Required action: Each record that follows is to be reproduced verbatim.
----
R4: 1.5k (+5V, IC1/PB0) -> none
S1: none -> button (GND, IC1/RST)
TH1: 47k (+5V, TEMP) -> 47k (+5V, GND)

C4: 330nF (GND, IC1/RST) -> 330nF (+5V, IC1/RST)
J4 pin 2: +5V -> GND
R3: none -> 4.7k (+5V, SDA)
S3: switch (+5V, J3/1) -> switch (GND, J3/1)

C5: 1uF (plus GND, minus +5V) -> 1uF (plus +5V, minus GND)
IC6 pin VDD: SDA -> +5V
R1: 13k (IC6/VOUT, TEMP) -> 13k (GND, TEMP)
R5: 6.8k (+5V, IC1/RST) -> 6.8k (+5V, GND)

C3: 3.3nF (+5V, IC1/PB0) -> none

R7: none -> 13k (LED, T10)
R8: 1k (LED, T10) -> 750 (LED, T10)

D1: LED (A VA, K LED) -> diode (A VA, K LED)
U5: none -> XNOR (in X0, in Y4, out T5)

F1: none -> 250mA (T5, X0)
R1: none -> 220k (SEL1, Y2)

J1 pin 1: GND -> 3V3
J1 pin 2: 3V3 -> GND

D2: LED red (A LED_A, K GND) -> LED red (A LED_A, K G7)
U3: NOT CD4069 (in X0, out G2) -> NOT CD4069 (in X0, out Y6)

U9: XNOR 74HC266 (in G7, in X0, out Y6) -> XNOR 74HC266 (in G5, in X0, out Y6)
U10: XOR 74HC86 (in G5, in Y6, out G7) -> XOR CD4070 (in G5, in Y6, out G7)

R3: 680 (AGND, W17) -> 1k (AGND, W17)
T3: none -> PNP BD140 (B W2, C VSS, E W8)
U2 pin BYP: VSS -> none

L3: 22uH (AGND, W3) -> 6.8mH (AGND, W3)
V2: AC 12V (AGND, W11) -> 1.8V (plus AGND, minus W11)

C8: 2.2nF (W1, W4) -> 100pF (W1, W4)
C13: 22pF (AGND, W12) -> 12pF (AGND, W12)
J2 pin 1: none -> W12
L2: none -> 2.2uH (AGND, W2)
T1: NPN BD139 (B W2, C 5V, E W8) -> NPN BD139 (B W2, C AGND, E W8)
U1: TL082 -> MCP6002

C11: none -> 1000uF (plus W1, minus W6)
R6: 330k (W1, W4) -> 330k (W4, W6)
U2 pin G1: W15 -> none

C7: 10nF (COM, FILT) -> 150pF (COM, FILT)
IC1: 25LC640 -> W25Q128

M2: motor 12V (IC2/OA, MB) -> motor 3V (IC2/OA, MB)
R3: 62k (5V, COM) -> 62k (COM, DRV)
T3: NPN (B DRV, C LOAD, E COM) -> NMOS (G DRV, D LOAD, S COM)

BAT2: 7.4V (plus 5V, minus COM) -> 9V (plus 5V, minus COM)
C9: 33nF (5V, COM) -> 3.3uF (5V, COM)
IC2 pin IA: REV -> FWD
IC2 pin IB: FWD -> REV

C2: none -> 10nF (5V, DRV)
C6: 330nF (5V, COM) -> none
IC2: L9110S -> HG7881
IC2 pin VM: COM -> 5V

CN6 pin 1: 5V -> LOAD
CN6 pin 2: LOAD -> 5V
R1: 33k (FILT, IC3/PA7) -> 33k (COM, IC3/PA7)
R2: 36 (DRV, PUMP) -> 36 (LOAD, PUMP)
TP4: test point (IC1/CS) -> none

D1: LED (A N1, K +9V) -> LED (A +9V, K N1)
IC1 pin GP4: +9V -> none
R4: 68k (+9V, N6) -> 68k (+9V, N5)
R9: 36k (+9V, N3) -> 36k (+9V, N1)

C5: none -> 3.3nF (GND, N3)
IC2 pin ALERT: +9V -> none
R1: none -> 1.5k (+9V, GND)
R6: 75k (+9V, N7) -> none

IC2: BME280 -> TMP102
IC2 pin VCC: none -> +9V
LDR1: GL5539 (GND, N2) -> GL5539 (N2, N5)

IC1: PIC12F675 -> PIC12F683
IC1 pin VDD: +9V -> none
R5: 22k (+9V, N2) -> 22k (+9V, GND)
----
Answer section:
R4: 1.5k (+5V, IC1/PB0) -> none
S1: none -> button (GND, IC1/RST)
TH1: 47k (+5V, TEMP) -> 47k (+5V, GND)

C4: 330nF (GND, IC1/RST) -> 330nF (+5V, IC1/RST)
J4 pin 2: +5V -> GND
R3: none -> 4.7k (+5V, SDA)
S3: switch (+5V, J3/1) -> switch (GND, J3/1)

C5: 1uF (plus GND, minus +5V) -> 1uF (plus +5V, minus GND)
IC6 pin VDD: SDA -> +5V
R1: 13k (IC6/VOUT, TEMP) -> 13k (GND, TEMP)
R5: 6.8k (+5V, IC1/RST) -> 6.8k (+5V, GND)

C3: 3.3nF (+5V, IC1/PB0) -> none

R7: none -> 13k (LED, T10)
R8: 1k (LED, T10) -> 750 (LED, T10)

D1: LED (A VA, K LED) -> diode (A VA, K LED)
U5: none -> XNOR (in X0, in Y4, out T5)

F1: none -> 250mA (T5, X0)
R1: none -> 220k (SEL1, Y2)

J1 pin 1: GND -> 3V3
J1 pin 2: 3V3 -> GND

D2: LED red (A LED_A, K GND) -> LED red (A LED_A, K G7)
U3: NOT CD4069 (in X0, out G2) -> NOT CD4069 (in X0, out Y6)

U9: XNOR 74HC266 (in G7, in X0, out Y6) -> XNOR 74HC266 (in G5, in X0, out Y6)
U10: XOR 74HC86 (in G5, in Y6, out G7) -> XOR CD4070 (in G5, in Y6, out G7)

R3: 680 (AGND, W17) -> 1k (AGND, W17)
T3: none -> PNP BD140 (B W2, C VSS, E W8)
U2 pin BYP: VSS -> none

L3: 22uH (AGND, W3) -> 6.8mH (AGND, W3)
V2: AC 12V (AGND, W11) -> 1.8V (plus AGND, minus W11)

C8: 2.2nF (W1, W4) -> 100pF (W1, W4)
C13: 22pF (AGND, W12) -> 12pF (AGND, W12)
J2 pin 1: none -> W12
L2: none -> 2.2uH (AGND, W2)
T1: NPN BD139 (B W2, C 5V, E W8) -> NPN BD139 (B W2, C AGND, E W8)
U1: TL082 -> MCP6002

C11: none -> 1000uF (plus W1, minus W6)
R6: 330k (W1, W4) -> 330k (W4, W6)
U2 pin G1: W15 -> none

C7: 10nF (COM, FILT) -> 150pF (COM, FILT)
IC1: 25LC640 -> W25Q128

M2: motor 12V (IC2/OA, MB) -> motor 3V (IC2/OA, MB)
R3: 62k (5V, COM) -> 62k (COM, DRV)
T3: NPN (B DRV, C LOAD, E COM) -> NMOS (G DRV, D LOAD, S COM)

BAT2: 7.4V (plus 5V, minus COM) -> 9V (plus 5V, minus COM)
C9: 33nF (5V, COM) -> 3.3uF (5V, COM)
IC2 pin IA: REV -> FWD
IC2 pin IB: FWD -> REV

C2: none -> 10nF (5V, DRV)
C6: 330nF (5V, COM) -> none
IC2: L9110S -> HG7881
IC2 pin VM: COM -> 5V

CN6 pin 1: 5V -> LOAD
CN6 pin 2: LOAD -> 5V
R1: 33k (FILT, IC3/PA7) -> 33k (COM, IC3/PA7)
R2: 36 (DRV, PUMP) -> 36 (LOAD, PUMP)
TP4: test point (IC1/CS) -> none

D1: LED (A N1, K +9V) -> LED (A +9V, K N1)
IC1 pin GP4: +9V -> none
R4: 68k (+9V, N6) -> 68k (+9V, N5)
R9: 36k (+9V, N3) -> 36k (+9V, N1)

C5: none -> 3.3nF (GND, N3)
IC2 pin ALERT: +9V -> none
R1: none -> 1.5k (+9V, GND)
R6: 75k (+9V, N7) -> none

IC2: BME280 -> TMP102
IC2 pin VCC: none -> +9V
LDR1: GL5539 (GND, N2) -> GL5539 (N2, N5)

IC1: PIC12F675 -> PIC12F683
IC1 pin VDD: +9V -> none
R5: 22k (+9V, N2) -> 22k (+9V, GND)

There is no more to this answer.